* **Short task**: Locate each line in the listing that contains the string "acciaccatura", and copy those lines out.
+ + + + +
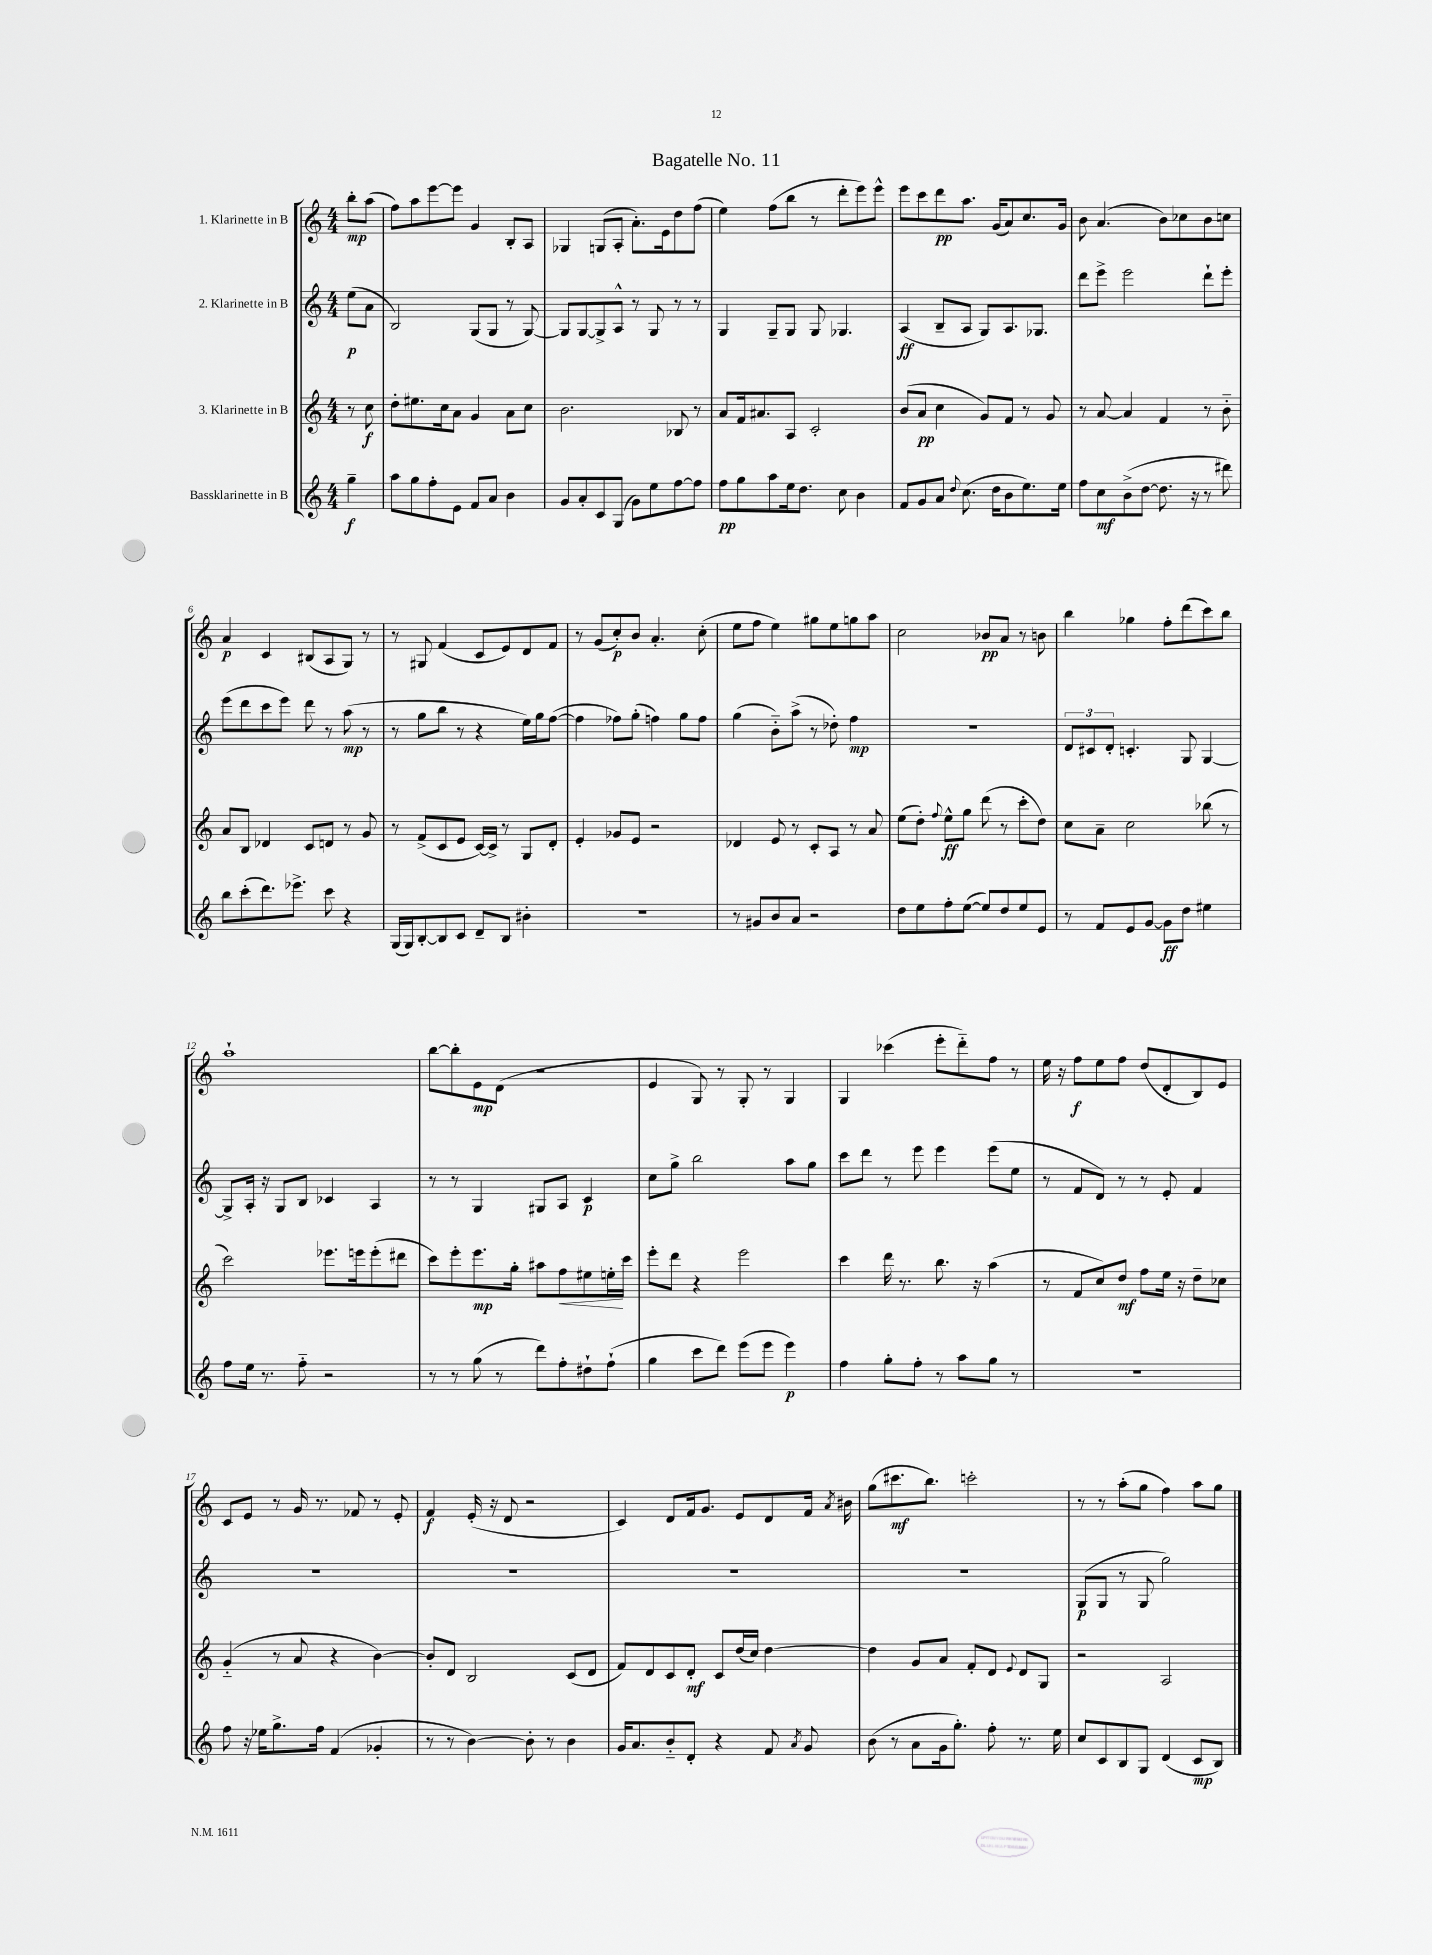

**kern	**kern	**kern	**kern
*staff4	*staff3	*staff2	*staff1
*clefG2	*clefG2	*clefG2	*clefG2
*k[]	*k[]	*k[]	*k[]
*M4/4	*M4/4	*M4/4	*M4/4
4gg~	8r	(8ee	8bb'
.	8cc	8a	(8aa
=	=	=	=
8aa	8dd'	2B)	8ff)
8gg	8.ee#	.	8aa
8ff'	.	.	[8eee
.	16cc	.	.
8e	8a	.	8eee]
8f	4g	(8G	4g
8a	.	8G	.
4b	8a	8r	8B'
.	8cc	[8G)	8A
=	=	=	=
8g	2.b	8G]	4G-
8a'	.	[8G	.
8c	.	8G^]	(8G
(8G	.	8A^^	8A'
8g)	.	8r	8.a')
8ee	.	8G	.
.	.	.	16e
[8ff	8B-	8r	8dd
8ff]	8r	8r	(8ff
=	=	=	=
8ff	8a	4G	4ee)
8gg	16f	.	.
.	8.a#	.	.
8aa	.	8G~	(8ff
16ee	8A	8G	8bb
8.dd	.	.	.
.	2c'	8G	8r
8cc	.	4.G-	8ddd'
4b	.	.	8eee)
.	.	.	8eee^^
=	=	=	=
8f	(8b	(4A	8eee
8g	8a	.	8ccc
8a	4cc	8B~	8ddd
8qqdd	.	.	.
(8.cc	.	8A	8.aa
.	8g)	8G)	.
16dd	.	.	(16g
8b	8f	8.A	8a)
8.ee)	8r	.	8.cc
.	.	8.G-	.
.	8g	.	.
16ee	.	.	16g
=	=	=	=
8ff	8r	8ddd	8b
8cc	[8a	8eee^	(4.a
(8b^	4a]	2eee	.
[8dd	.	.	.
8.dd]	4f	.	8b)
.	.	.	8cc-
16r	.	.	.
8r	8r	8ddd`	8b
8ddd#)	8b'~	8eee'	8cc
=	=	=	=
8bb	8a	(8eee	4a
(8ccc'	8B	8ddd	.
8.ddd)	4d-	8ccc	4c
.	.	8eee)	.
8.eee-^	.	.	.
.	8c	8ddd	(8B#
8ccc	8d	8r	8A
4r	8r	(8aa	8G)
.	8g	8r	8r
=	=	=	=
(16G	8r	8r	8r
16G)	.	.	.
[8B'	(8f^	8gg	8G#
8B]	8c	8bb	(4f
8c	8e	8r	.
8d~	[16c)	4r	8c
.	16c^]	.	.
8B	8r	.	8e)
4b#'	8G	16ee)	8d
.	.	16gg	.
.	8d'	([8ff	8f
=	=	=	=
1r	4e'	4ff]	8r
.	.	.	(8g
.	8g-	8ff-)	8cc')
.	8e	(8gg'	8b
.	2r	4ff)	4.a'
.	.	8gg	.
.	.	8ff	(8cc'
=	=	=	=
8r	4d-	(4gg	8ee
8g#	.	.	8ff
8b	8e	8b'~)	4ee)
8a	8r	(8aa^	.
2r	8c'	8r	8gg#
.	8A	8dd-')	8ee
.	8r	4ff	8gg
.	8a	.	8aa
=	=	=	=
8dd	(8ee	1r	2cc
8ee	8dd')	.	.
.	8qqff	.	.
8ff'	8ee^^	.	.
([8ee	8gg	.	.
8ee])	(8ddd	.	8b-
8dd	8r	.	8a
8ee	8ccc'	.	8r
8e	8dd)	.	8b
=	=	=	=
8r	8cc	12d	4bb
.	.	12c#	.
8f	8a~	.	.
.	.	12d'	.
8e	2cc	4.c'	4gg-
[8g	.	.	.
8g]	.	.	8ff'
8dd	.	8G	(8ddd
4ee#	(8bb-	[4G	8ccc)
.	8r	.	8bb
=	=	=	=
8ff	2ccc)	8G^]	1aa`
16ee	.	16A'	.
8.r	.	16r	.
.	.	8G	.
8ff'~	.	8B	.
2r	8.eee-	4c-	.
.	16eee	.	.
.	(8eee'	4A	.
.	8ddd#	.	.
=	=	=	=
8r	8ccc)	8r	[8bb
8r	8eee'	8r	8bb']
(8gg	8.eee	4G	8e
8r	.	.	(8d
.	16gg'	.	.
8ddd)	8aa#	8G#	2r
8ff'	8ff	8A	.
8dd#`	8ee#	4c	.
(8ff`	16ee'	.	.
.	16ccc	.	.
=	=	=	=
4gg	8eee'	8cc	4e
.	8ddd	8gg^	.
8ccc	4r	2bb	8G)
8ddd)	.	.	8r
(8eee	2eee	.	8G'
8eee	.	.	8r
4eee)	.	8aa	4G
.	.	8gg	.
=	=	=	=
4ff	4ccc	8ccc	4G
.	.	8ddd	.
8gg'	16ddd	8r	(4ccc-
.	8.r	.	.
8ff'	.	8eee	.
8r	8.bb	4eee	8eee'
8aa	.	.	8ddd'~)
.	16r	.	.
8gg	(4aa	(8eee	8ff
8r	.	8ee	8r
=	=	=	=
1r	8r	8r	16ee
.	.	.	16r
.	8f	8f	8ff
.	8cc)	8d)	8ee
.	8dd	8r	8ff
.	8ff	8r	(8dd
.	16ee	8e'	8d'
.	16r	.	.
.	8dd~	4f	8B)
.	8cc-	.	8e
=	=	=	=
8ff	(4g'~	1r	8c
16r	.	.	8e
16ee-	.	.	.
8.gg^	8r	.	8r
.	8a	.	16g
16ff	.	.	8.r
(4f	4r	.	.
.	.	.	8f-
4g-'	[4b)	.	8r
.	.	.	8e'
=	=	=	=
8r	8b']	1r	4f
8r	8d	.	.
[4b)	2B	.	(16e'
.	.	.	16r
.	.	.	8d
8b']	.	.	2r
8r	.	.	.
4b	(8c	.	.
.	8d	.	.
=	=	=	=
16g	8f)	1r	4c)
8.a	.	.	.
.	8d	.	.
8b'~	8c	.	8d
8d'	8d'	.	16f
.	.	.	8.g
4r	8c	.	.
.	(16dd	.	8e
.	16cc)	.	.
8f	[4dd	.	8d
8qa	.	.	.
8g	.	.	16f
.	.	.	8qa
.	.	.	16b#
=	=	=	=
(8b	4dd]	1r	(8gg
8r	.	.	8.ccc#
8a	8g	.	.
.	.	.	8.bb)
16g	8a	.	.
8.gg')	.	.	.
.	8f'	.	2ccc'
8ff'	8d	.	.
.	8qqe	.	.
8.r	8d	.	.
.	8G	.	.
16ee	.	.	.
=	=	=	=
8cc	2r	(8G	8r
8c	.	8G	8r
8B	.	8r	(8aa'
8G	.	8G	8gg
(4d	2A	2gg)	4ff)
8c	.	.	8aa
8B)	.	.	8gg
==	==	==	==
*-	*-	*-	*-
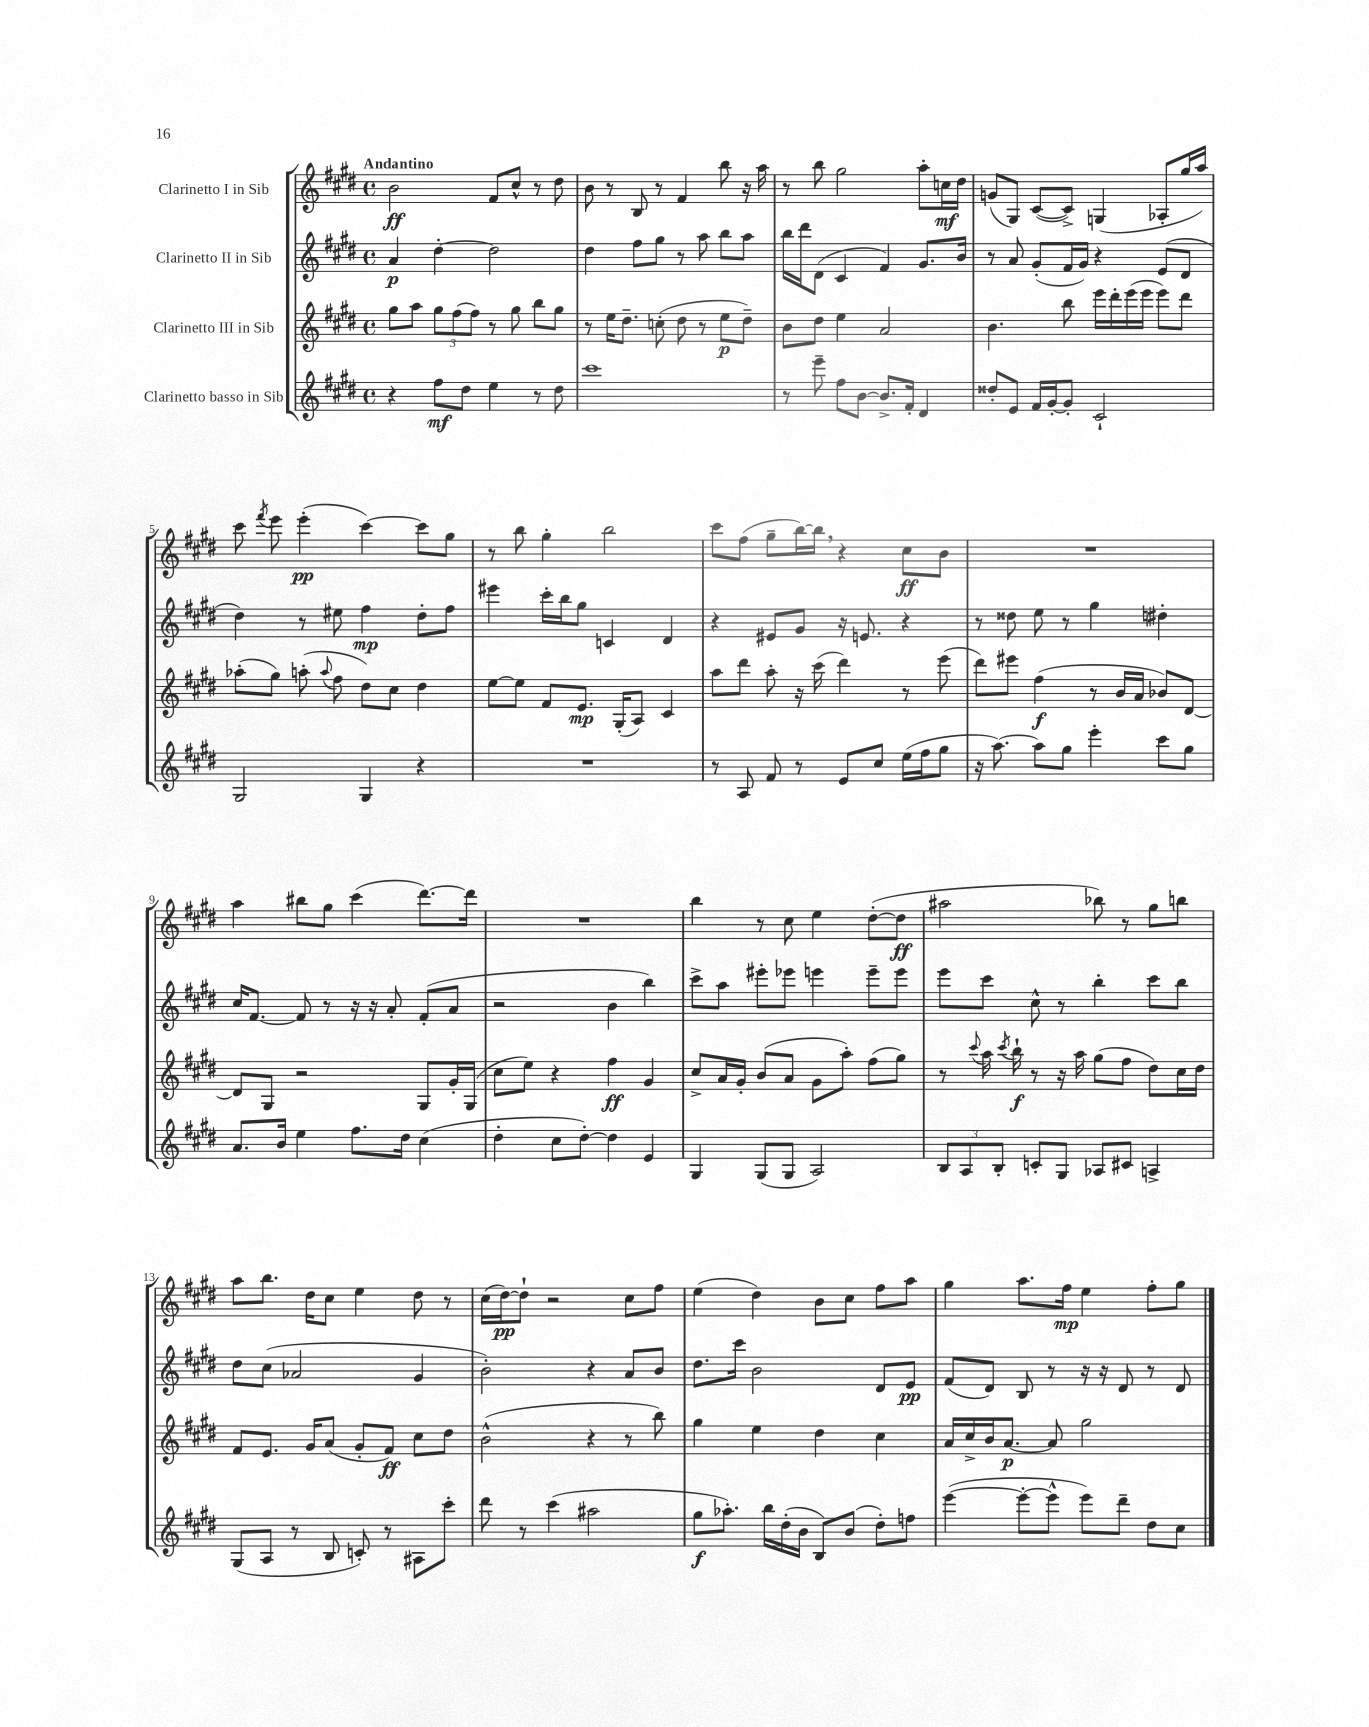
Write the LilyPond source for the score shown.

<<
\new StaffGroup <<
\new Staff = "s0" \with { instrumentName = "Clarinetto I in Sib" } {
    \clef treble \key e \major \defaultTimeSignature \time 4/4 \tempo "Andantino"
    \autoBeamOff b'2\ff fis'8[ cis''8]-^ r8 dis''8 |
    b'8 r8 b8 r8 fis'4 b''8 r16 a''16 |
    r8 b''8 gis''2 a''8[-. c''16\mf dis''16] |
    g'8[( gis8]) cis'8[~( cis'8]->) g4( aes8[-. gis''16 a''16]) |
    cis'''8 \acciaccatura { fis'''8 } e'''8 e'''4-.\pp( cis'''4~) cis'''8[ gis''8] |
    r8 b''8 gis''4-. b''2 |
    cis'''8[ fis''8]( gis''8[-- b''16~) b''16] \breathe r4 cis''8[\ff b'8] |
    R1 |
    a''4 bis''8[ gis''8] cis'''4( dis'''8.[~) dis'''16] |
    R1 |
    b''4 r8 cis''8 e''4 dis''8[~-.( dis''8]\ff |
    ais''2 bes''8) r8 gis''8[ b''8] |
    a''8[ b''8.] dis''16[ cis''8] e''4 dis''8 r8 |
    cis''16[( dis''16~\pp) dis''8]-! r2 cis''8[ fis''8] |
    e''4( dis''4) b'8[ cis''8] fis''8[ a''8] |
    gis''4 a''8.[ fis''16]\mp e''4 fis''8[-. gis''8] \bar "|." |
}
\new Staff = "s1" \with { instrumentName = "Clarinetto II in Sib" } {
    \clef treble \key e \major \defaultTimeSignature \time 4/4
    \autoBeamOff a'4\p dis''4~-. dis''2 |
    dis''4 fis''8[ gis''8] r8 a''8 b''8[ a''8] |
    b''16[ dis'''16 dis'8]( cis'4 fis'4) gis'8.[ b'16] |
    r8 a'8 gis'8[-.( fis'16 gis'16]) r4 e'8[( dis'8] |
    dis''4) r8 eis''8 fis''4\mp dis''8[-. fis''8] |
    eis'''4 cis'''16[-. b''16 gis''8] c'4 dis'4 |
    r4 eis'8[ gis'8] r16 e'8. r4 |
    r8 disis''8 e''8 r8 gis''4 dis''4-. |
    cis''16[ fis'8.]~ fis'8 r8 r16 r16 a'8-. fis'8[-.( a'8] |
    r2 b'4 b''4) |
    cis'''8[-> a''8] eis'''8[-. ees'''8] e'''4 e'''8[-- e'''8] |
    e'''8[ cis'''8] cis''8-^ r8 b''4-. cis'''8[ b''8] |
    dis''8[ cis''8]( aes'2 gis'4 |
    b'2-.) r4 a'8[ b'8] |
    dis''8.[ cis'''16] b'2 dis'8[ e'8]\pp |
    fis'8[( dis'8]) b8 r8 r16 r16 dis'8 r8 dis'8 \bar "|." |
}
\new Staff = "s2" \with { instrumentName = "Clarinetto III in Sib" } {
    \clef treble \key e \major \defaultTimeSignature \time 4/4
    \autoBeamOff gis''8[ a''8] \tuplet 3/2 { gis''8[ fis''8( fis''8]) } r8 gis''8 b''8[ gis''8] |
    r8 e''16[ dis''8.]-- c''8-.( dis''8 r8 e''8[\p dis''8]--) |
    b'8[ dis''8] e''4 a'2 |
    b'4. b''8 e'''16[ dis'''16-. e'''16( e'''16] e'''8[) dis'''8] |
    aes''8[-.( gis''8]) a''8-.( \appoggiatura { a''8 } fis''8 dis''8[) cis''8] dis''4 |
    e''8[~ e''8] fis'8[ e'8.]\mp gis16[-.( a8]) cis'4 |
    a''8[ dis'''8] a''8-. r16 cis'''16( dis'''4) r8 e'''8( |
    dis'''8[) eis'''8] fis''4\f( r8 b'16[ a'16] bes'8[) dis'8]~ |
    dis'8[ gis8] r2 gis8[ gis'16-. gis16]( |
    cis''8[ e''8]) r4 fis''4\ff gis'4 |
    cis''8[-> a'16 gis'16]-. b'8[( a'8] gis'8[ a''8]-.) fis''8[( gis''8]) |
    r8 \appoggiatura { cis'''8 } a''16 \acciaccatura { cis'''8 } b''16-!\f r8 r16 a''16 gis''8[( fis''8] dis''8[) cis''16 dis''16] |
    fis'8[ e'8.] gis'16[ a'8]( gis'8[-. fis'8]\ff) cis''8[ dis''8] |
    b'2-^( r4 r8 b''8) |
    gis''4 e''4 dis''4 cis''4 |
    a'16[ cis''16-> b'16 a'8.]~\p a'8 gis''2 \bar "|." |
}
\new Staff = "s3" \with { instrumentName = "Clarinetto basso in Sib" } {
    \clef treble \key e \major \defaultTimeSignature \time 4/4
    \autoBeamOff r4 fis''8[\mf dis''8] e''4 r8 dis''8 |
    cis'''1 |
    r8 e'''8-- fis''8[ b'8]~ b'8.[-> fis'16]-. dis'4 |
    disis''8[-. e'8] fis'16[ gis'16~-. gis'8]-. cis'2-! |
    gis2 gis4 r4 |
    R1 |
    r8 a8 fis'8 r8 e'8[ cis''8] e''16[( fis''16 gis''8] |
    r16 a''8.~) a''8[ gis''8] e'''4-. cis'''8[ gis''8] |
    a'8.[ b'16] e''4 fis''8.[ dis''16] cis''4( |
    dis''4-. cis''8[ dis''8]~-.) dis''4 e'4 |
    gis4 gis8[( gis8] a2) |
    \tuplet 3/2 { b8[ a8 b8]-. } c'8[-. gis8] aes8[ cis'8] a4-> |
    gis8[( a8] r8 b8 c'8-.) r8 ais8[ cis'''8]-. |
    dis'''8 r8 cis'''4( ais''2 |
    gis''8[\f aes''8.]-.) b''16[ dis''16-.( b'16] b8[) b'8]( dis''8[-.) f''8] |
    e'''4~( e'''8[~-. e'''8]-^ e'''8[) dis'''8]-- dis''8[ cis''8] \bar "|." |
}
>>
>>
+ + + + +
* **Answer to the exercise**:
    cis'''8 \acciaccatura { fis'''8 } e'''8 e'''4-.\pp( cis'''4~) cis'''8[ gis''8] |
    r8 \appoggiatura { cis'''8 } a''16 \acciaccatura { cis'''8 } b''16-!\f r8 r16 a''16 gis''8[( fis''8] dis''8[) cis''16 dis''16] |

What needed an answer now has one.